Task
Only the pictures are to be dropped; the rest of the data below is to be duplicated exactly.

Supplied information
◆ ◆ ◆

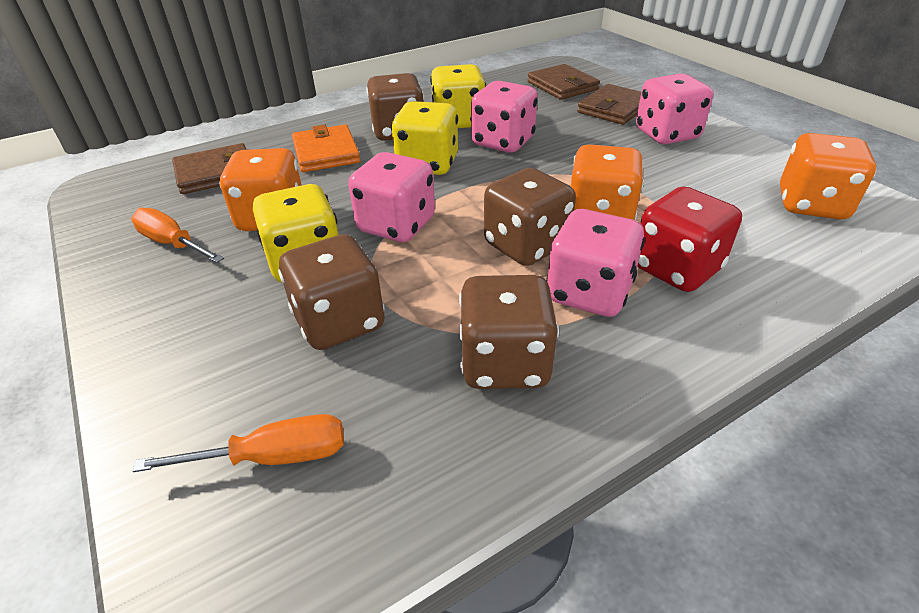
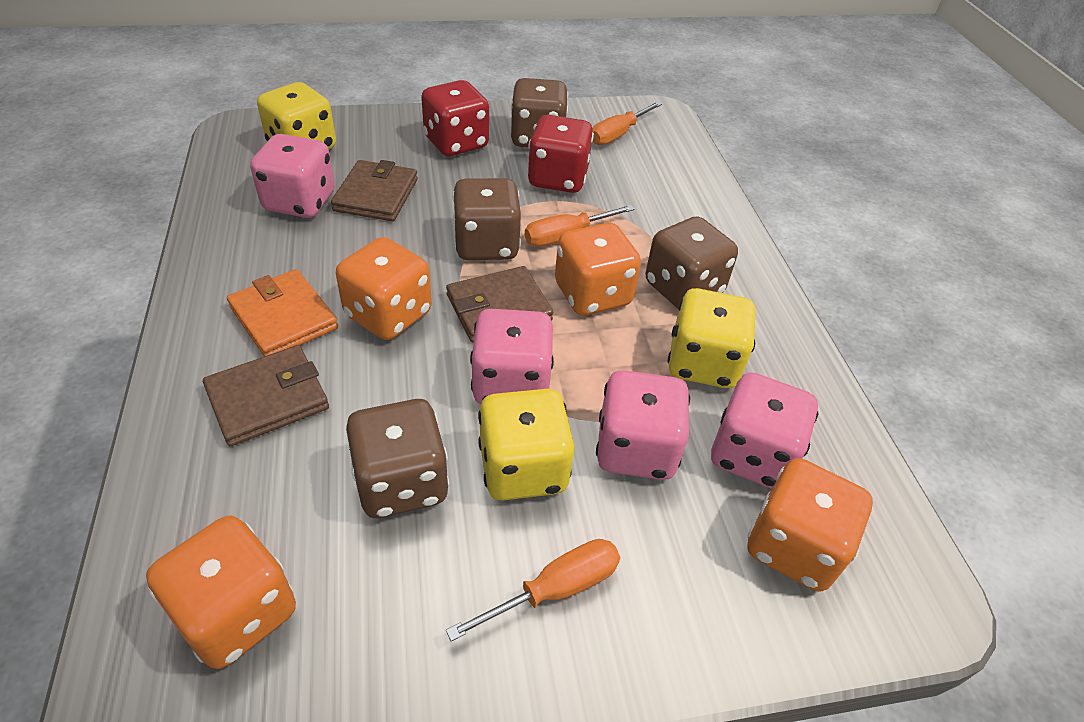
orange dice: 3 -> 4
orange screwdriver: 2 -> 3
red dice: 1 -> 2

◆ ◆ ◆

Solution to this task
orange dice: 3 -> 4
orange screwdriver: 2 -> 3
red dice: 1 -> 2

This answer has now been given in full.